Object state comparisons:
::::::::::

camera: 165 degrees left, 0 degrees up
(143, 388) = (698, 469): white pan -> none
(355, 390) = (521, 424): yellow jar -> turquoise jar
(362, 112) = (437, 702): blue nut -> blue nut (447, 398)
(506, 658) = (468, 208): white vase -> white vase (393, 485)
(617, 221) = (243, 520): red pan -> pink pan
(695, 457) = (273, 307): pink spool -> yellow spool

::::::::::

**Task goal:**
Whenever the word "pink" shows up in a line of the entries above, copy that line.

**Answer for the task:**
(617, 221) = (243, 520): red pan -> pink pan
(695, 457) = (273, 307): pink spool -> yellow spool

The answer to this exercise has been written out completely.